### OBJECTIVE:
Return only the lines running from the line with "Mask every instance of stroma." down to the line with "Answer in <instances>...</instances>.", both included, exactly as they appear.

### DATA ROWS:
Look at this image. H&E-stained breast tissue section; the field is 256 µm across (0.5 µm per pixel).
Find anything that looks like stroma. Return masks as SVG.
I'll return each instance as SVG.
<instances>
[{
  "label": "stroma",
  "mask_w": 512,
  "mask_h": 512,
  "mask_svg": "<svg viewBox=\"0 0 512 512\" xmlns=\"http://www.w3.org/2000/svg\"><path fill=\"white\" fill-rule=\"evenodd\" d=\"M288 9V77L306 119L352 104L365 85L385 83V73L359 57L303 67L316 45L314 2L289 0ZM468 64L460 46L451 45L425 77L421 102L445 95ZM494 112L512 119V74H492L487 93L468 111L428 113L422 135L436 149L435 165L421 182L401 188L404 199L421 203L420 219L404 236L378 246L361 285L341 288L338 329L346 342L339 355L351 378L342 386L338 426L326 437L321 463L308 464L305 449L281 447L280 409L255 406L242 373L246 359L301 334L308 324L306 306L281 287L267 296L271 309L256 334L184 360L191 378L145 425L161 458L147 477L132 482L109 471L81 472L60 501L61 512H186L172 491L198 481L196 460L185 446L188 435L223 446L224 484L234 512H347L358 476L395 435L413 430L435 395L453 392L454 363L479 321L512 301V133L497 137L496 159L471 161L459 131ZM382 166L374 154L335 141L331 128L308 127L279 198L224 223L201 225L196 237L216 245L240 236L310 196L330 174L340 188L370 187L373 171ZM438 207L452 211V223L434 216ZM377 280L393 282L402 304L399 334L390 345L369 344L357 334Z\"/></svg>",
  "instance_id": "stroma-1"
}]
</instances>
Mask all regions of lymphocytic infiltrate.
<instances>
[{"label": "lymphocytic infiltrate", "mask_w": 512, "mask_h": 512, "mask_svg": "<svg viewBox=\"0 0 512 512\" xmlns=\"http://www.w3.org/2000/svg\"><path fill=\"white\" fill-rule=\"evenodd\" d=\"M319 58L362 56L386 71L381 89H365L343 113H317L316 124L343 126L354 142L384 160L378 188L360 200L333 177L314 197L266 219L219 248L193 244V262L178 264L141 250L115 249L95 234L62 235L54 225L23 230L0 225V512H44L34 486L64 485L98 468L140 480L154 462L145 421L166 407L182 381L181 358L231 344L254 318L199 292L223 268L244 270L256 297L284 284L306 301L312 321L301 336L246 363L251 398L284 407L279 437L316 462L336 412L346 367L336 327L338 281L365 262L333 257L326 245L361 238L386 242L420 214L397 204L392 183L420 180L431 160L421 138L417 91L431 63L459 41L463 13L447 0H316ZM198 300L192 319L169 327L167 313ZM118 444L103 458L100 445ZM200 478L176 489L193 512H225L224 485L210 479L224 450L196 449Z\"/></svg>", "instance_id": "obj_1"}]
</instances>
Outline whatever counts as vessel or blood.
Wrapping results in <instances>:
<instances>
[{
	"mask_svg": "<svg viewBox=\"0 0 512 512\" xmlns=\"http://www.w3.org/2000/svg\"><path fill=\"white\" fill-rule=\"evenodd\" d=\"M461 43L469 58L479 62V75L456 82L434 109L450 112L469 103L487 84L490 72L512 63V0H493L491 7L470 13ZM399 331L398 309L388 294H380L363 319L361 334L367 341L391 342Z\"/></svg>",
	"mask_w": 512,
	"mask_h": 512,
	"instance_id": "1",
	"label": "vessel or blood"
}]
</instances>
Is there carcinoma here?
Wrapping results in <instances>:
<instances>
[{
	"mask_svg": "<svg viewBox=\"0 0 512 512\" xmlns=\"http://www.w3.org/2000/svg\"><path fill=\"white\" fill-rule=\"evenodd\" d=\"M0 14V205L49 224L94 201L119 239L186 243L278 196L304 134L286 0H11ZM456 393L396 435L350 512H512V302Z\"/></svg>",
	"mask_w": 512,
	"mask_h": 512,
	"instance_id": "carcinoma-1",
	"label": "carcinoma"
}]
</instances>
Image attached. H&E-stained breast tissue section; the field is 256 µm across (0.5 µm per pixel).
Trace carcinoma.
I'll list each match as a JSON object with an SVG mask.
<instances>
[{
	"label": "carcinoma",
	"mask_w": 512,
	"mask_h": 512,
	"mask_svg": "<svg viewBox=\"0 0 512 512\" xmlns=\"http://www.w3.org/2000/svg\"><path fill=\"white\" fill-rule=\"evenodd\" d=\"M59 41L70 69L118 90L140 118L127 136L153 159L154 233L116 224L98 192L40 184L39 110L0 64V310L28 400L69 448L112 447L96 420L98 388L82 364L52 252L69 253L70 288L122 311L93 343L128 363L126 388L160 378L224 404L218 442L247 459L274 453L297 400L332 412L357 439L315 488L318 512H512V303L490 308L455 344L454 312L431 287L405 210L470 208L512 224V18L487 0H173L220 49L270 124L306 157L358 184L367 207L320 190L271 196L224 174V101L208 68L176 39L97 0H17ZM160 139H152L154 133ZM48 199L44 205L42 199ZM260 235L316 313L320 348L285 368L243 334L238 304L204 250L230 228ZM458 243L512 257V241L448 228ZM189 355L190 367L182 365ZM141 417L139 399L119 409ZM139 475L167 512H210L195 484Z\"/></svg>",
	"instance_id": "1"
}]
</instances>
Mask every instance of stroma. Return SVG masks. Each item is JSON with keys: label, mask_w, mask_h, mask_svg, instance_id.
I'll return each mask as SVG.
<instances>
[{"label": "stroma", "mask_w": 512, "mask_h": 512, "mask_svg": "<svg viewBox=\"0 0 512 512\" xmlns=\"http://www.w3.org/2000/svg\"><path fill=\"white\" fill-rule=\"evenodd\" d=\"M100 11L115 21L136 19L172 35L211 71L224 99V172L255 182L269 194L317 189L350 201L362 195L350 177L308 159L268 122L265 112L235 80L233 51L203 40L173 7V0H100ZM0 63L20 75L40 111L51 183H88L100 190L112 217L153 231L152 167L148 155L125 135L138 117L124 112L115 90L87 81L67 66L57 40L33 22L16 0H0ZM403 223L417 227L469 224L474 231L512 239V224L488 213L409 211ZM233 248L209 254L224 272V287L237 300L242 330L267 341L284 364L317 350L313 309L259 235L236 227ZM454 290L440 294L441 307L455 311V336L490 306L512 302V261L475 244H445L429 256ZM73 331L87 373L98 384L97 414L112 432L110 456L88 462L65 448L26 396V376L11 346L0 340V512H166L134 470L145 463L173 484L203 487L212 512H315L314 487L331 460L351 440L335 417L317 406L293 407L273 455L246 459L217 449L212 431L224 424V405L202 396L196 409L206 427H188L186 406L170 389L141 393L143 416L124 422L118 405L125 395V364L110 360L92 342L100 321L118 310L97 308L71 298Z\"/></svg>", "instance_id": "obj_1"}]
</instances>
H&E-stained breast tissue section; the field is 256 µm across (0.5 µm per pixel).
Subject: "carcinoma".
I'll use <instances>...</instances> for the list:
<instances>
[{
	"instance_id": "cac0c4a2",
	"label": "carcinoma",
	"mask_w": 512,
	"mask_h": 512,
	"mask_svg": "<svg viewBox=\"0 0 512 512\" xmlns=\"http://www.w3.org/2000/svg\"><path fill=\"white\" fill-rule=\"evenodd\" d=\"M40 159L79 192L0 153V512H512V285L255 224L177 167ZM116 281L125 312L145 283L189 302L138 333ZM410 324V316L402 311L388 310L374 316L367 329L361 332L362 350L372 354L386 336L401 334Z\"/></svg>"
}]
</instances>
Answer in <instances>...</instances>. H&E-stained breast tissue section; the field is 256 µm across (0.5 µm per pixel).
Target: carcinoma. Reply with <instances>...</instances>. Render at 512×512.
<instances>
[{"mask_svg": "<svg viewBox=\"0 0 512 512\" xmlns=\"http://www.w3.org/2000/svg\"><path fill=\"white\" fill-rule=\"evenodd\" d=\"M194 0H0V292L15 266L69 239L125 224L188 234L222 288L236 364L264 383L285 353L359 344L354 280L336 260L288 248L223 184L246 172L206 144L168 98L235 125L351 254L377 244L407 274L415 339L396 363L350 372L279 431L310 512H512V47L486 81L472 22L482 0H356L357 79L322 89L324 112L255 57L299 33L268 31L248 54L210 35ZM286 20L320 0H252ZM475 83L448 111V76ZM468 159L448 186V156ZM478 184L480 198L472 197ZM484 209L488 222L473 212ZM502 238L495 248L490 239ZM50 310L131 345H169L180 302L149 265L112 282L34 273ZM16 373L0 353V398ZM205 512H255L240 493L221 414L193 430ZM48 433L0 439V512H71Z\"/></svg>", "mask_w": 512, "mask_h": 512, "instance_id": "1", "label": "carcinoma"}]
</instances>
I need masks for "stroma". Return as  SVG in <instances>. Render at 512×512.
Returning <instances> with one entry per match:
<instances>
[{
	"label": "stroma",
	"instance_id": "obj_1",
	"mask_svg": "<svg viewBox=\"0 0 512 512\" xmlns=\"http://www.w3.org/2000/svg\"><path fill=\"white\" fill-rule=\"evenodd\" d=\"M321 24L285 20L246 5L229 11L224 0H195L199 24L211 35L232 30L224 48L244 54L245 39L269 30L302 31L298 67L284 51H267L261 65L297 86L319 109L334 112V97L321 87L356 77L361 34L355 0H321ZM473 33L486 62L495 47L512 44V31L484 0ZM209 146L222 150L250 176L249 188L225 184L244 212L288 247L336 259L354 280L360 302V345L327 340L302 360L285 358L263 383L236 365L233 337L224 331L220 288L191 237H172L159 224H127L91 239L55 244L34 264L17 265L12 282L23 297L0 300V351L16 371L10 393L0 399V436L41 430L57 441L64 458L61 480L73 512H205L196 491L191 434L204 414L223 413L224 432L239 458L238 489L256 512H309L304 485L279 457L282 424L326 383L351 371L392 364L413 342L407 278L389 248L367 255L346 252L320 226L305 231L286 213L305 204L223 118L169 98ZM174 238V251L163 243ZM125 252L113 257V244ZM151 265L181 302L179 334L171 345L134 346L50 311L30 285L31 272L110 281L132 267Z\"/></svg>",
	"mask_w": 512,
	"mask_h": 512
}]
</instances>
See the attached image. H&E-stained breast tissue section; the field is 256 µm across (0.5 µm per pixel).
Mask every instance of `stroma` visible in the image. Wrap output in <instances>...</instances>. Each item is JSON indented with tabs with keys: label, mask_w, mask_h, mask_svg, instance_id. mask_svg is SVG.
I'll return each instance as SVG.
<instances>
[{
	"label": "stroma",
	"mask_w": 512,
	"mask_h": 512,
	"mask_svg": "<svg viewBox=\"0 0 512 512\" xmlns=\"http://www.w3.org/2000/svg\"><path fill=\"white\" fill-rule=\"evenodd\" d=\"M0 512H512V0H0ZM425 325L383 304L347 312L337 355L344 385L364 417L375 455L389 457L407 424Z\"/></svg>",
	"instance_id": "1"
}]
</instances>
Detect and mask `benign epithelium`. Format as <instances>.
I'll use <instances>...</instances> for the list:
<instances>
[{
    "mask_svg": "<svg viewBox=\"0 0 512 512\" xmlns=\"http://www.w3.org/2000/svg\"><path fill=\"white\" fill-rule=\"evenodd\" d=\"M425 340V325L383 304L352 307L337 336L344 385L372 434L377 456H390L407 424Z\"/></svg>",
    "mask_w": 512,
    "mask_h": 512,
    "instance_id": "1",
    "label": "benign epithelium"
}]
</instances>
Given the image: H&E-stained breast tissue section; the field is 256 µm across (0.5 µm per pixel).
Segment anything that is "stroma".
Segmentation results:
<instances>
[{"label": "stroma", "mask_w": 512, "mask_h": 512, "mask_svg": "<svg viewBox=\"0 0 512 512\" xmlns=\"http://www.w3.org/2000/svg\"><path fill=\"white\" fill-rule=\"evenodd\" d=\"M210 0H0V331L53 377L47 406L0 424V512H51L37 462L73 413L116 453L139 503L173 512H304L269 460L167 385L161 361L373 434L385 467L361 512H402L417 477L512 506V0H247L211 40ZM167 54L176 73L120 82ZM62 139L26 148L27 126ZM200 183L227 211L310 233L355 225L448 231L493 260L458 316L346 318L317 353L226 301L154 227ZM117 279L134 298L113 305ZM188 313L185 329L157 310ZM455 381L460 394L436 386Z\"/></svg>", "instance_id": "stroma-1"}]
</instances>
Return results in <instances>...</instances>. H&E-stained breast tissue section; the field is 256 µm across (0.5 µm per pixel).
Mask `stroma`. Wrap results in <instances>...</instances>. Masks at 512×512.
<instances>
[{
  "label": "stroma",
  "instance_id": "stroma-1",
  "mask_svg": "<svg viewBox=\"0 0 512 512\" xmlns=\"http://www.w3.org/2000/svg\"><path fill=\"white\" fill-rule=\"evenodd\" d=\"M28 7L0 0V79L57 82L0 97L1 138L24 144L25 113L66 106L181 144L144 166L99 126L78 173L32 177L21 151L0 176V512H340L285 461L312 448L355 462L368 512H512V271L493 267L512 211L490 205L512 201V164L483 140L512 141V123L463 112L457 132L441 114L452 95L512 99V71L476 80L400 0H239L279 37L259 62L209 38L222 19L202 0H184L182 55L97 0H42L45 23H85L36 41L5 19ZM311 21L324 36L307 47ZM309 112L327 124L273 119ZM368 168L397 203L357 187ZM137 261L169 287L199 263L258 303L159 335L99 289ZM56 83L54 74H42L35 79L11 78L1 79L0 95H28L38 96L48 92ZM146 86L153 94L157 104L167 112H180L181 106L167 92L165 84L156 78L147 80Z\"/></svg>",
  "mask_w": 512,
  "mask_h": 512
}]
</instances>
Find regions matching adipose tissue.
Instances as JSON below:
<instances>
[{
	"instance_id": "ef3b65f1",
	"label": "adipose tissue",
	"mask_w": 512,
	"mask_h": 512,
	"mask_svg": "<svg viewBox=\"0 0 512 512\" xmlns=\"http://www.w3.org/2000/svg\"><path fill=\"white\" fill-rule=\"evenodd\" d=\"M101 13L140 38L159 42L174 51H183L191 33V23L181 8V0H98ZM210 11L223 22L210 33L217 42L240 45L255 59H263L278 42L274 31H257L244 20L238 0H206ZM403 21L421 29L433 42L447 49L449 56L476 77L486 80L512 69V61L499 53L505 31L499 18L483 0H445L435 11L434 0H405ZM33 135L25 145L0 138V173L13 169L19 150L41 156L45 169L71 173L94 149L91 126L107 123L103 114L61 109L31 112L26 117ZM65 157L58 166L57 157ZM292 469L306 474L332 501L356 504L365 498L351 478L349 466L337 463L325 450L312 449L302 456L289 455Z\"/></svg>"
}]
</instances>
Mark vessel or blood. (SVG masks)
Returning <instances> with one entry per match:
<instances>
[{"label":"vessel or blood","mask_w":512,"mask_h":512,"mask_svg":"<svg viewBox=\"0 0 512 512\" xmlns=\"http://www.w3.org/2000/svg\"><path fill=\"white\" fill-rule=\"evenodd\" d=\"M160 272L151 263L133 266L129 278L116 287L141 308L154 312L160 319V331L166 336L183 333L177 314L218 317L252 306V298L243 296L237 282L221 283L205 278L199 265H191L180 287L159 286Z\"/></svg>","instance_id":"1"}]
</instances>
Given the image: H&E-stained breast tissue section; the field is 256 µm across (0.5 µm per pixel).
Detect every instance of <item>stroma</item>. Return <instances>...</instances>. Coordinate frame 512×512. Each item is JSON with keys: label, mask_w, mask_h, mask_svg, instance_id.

### ANSWER:
Mask every instance of stroma. Return SVG masks. Each item is JSON with keys: label, mask_w, mask_h, mask_svg, instance_id.
I'll return each mask as SVG.
<instances>
[{"label": "stroma", "mask_w": 512, "mask_h": 512, "mask_svg": "<svg viewBox=\"0 0 512 512\" xmlns=\"http://www.w3.org/2000/svg\"><path fill=\"white\" fill-rule=\"evenodd\" d=\"M100 11L115 21L136 19L172 35L211 71L224 99V172L255 182L269 194L317 189L350 201L362 195L350 177L308 159L268 122L265 112L235 80L233 51L203 40L173 7V0H100ZM0 63L20 75L40 111L51 183H88L100 190L112 217L153 231L152 167L148 155L125 135L138 117L124 112L115 90L87 81L67 66L57 40L33 22L16 0H0ZM403 223L417 227L469 224L474 231L512 239V224L488 213L409 211ZM233 248L209 254L224 272V287L237 300L242 330L267 341L284 364L317 350L313 309L259 235L236 227ZM454 290L440 294L441 307L455 311V336L490 306L512 302V261L475 244H445L429 256ZM73 331L87 373L98 384L97 414L112 432L110 456L88 462L65 448L26 396V376L11 346L0 340V512H166L134 470L145 463L173 484L203 487L212 512H315L314 487L331 460L351 440L335 417L317 406L293 407L273 455L246 459L217 449L212 431L224 424V405L202 396L196 409L206 427H188L186 406L170 389L141 393L143 416L124 422L118 405L125 395V364L110 360L92 342L100 321L118 310L97 308L71 298Z\"/></svg>", "instance_id": "obj_1"}]
</instances>
H&E-stained breast tissue section; the field is 256 µm across (0.5 µm per pixel).
Subject: "carcinoma".
I'll use <instances>...</instances> for the list:
<instances>
[{
	"instance_id": "cac0c4a2",
	"label": "carcinoma",
	"mask_w": 512,
	"mask_h": 512,
	"mask_svg": "<svg viewBox=\"0 0 512 512\" xmlns=\"http://www.w3.org/2000/svg\"><path fill=\"white\" fill-rule=\"evenodd\" d=\"M40 159L79 192L0 153V512H512V285L255 224L177 167ZM116 281L125 312L145 283L189 302L138 333ZM410 324V316L402 311L388 310L374 316L367 329L361 332L362 350L372 354L386 336L401 334Z\"/></svg>"
}]
</instances>
Answer in <instances>...</instances>. H&E-stained breast tissue section; the field is 256 µm across (0.5 µm per pixel).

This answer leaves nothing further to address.